**Activity**
Every line in the listing below from the one with "R102: 100k (+5V, RAMP) -> 100k (+5V, DIS)" through the one with "R109: 270 (OPTO, TICK) -> 270 (+5V, OPTO)" is to be reproduced exactly, both ends included; leave out the rest.

**The data**
* * * * * * *
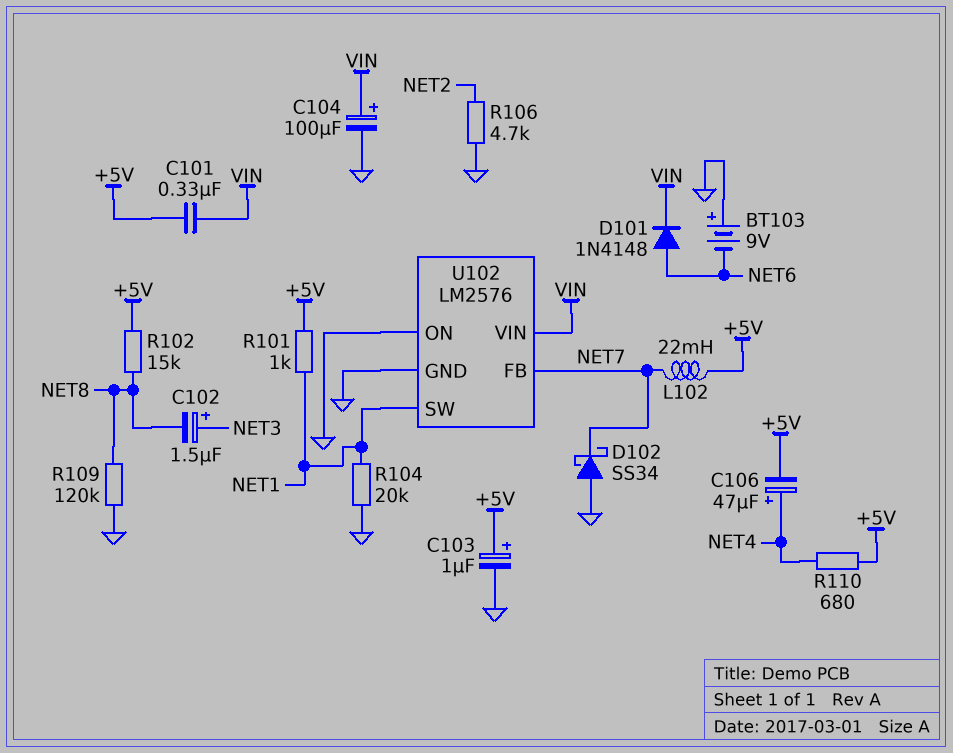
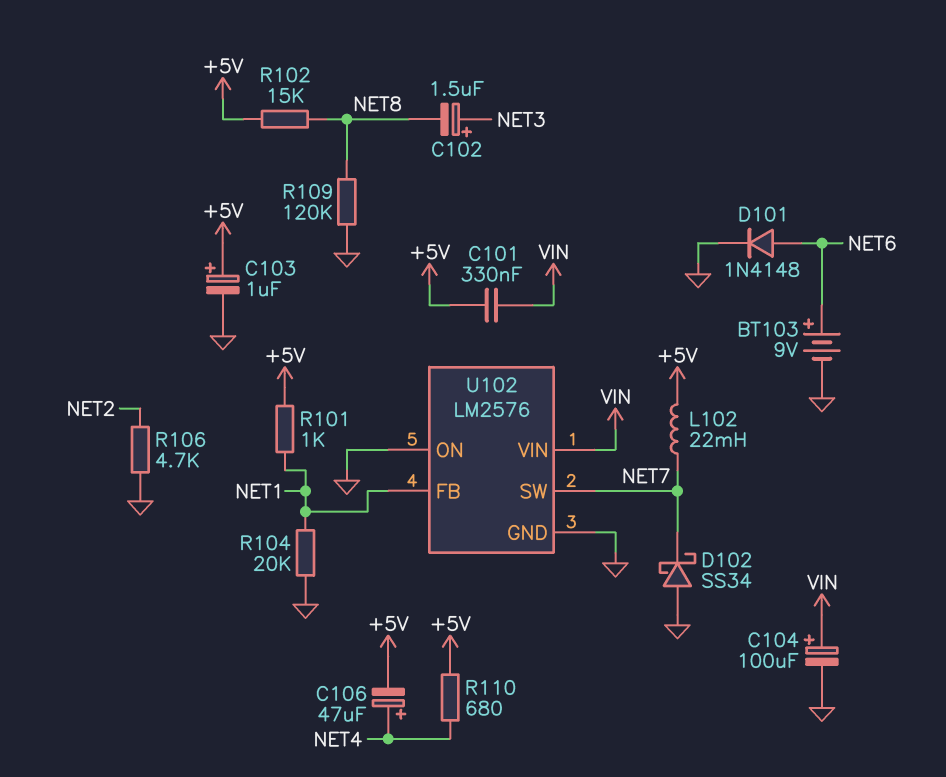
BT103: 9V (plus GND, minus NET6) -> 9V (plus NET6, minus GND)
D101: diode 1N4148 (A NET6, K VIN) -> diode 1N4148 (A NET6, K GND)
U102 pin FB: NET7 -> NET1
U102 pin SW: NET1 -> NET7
* * * * * * *
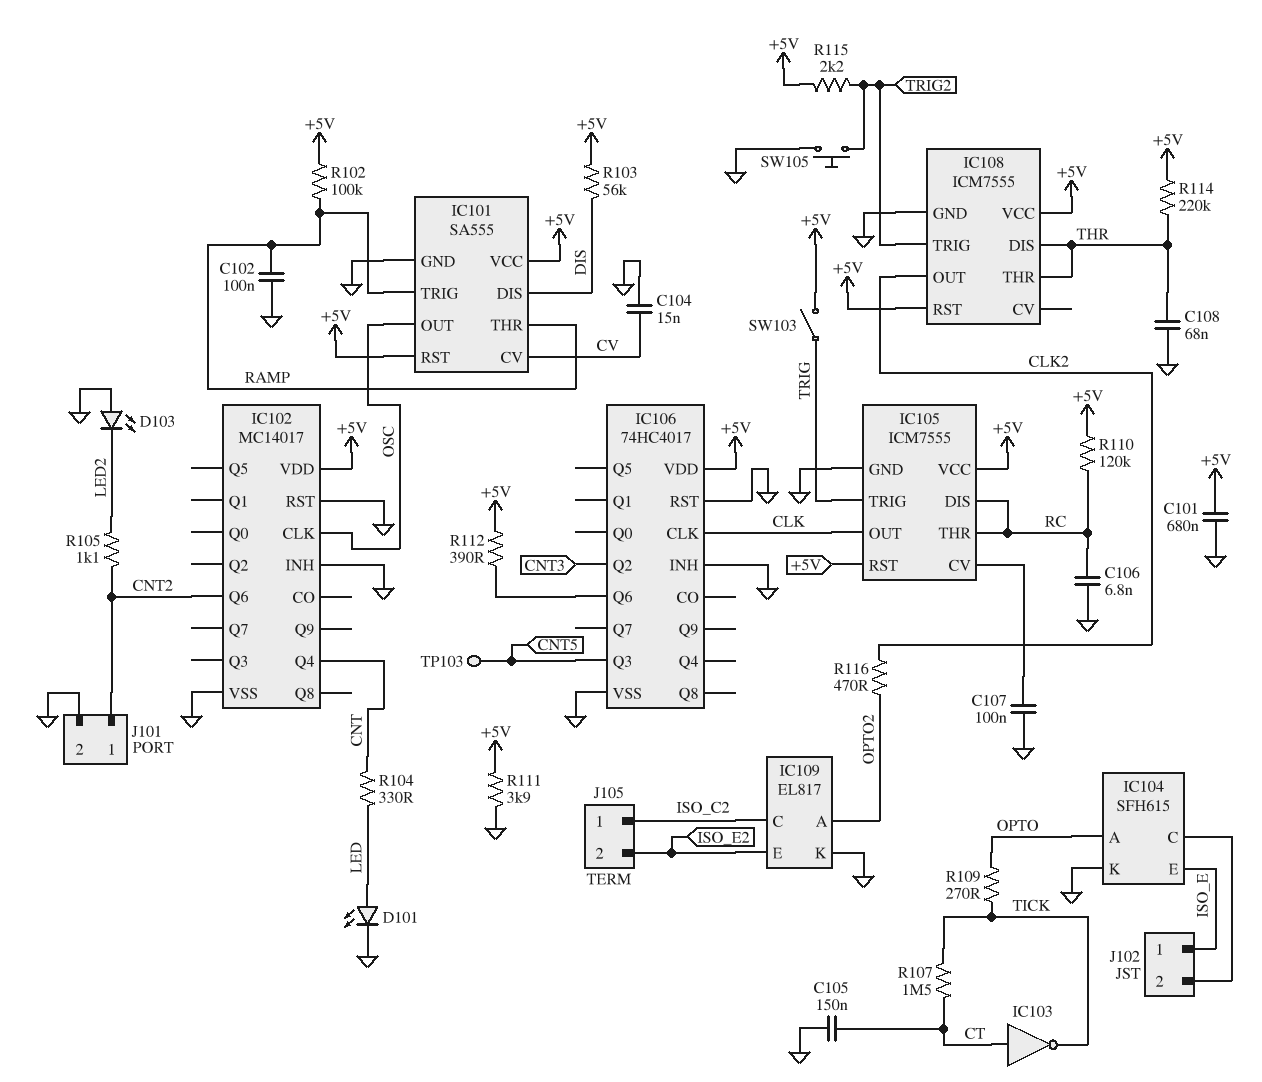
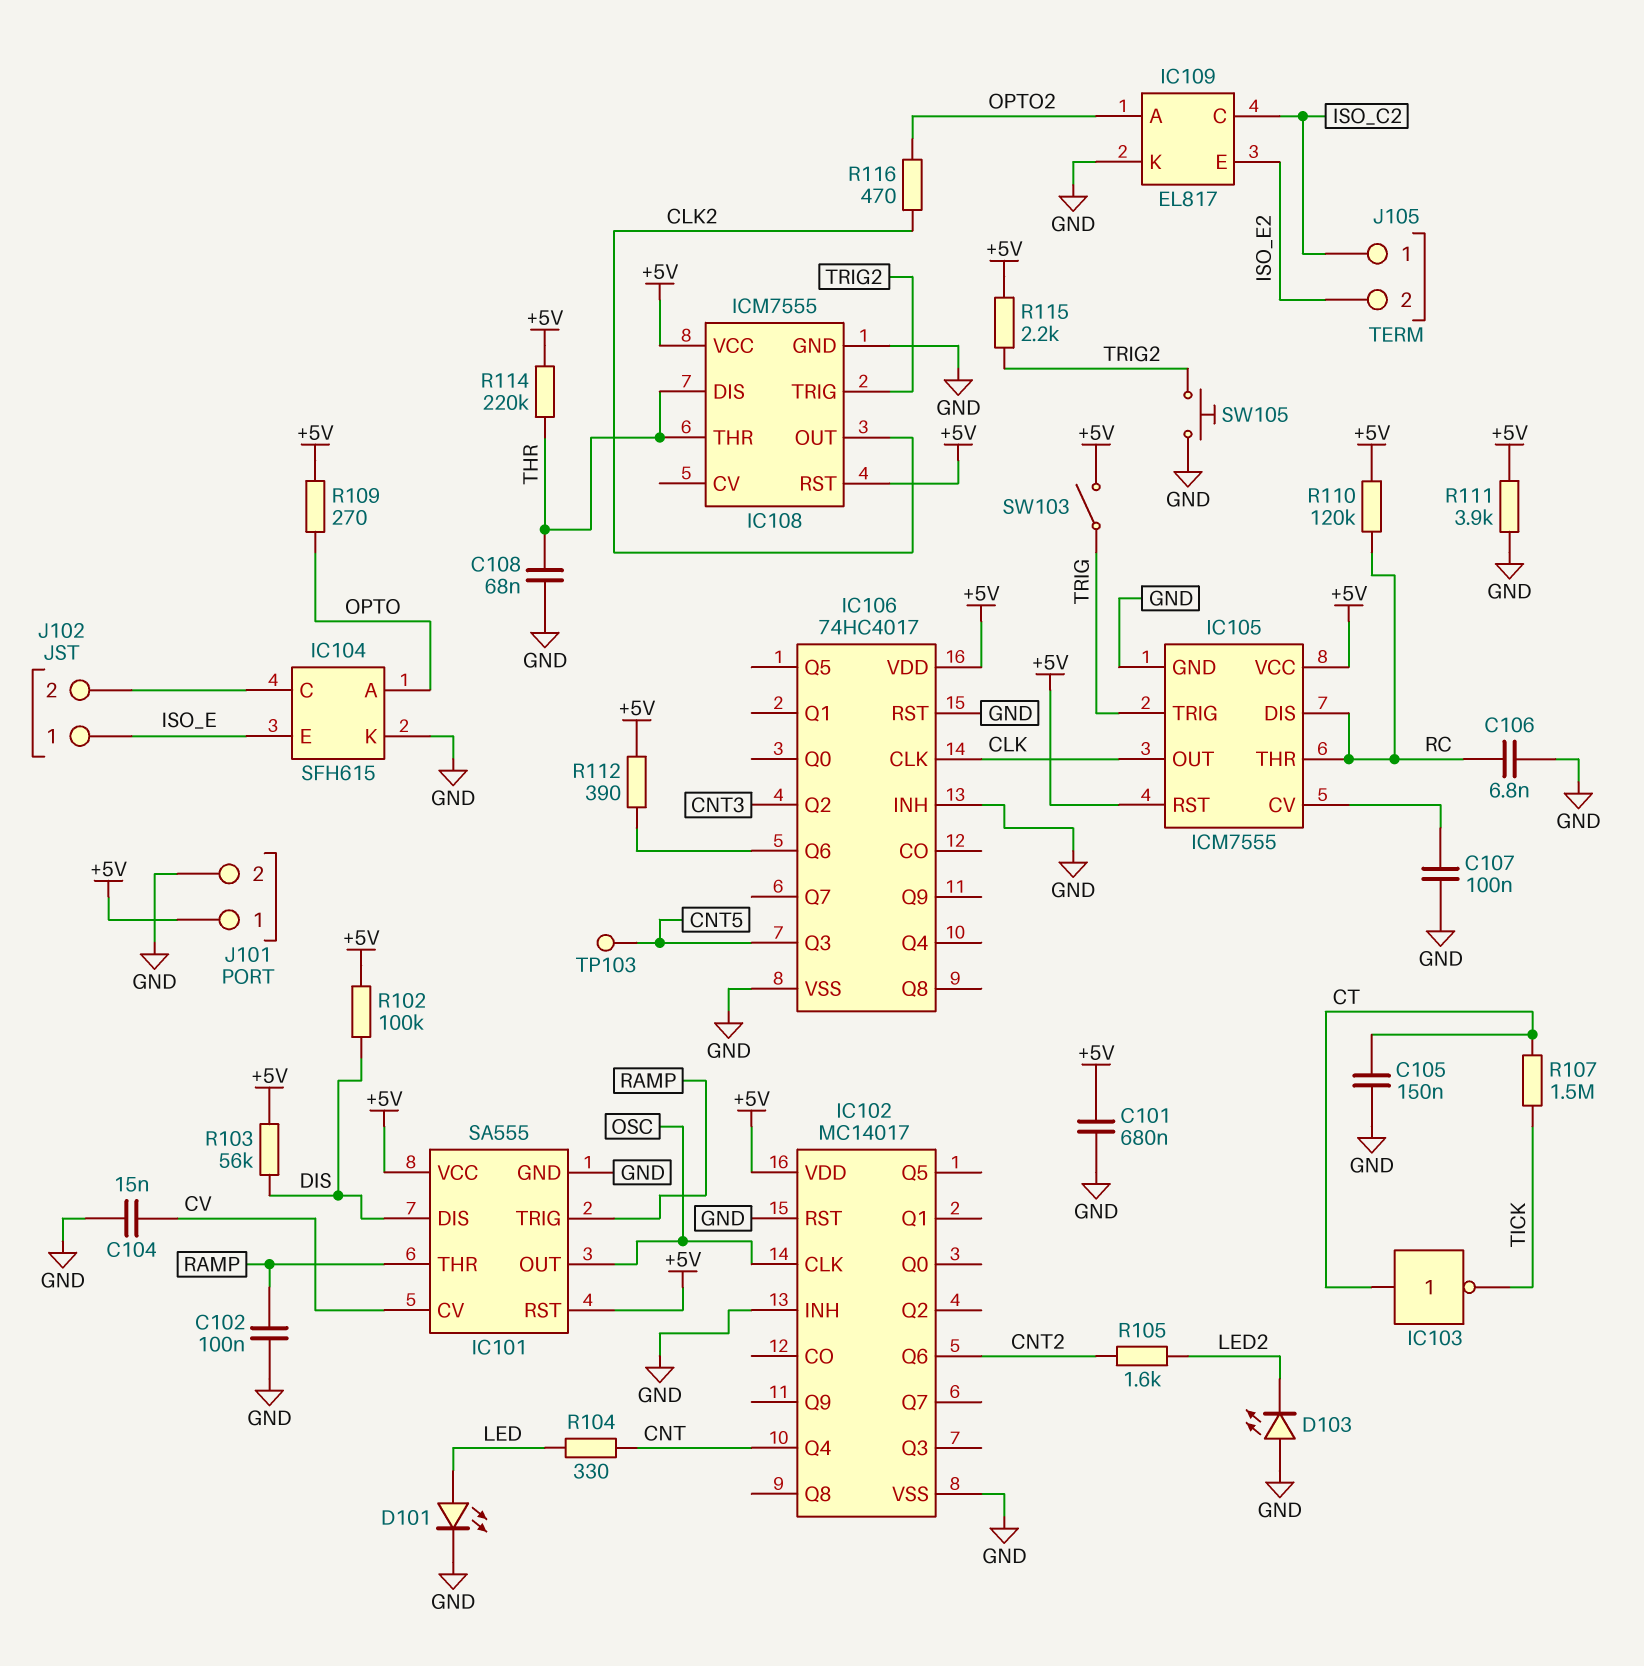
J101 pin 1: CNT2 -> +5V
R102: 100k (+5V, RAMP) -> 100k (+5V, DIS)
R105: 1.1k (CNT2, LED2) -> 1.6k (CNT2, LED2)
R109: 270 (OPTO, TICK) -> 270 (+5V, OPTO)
* * * * * * *
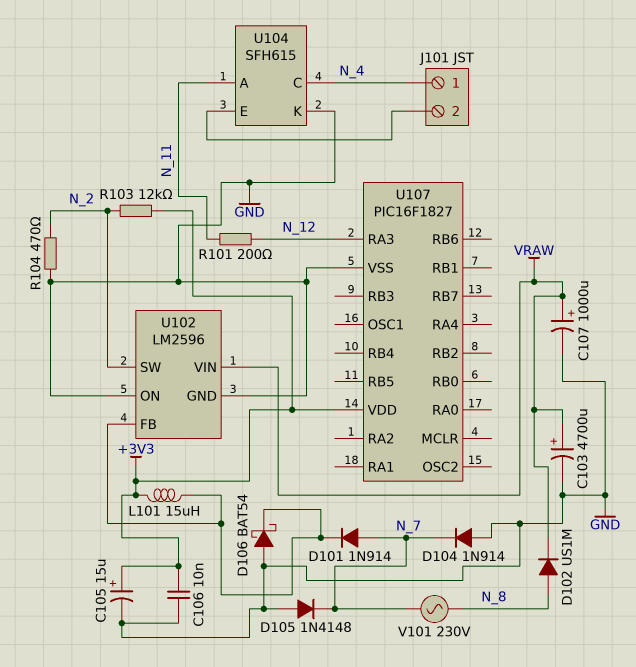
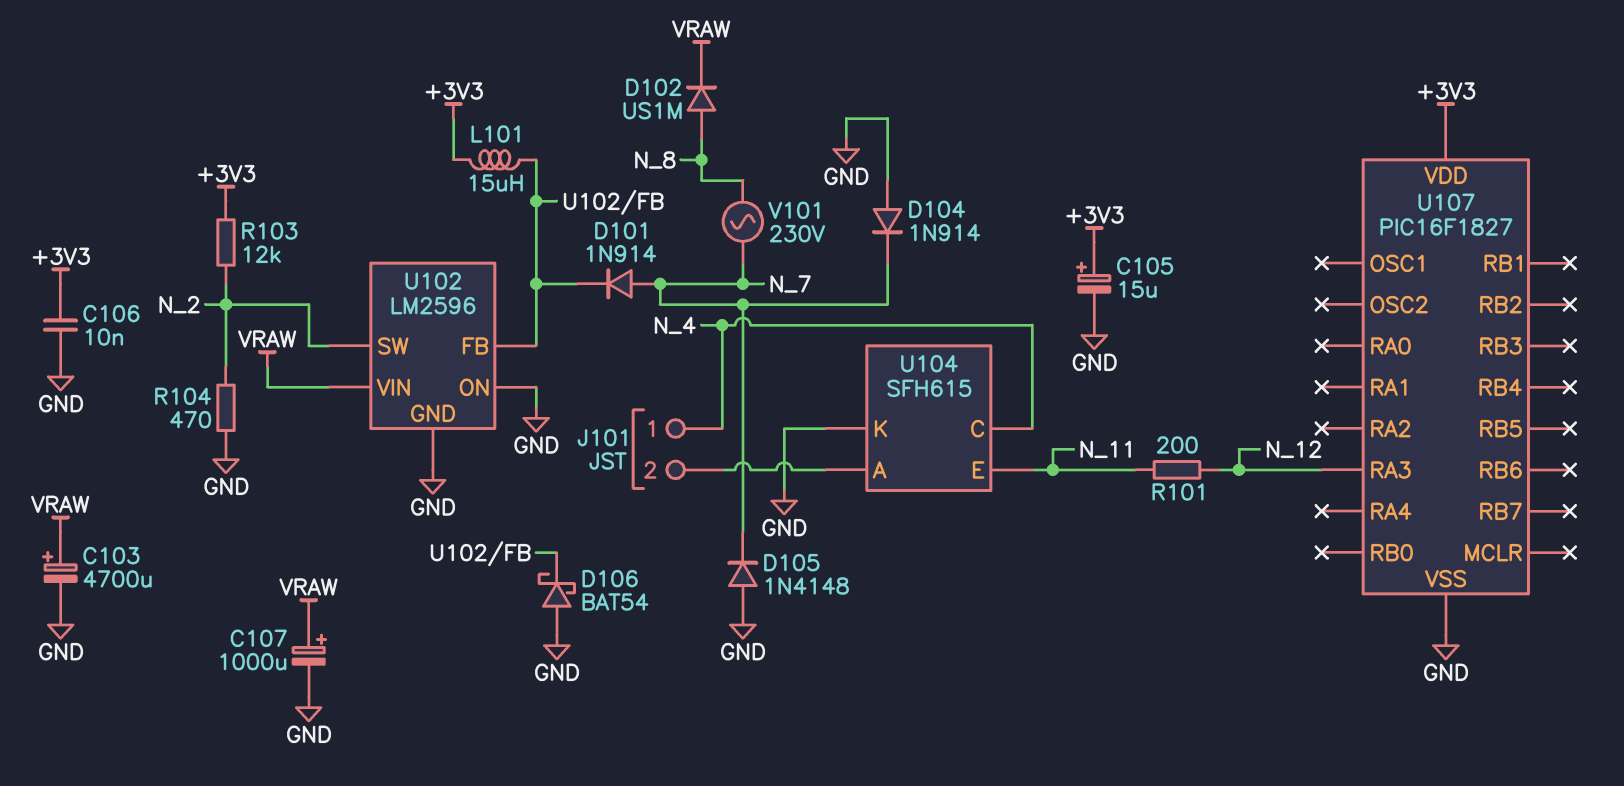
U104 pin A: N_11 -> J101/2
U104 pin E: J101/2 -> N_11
* * * * * * *
**Exercise response**
R102: 100k (+5V, RAMP) -> 100k (+5V, DIS)
R105: 1.1k (CNT2, LED2) -> 1.6k (CNT2, LED2)
R109: 270 (OPTO, TICK) -> 270 (+5V, OPTO)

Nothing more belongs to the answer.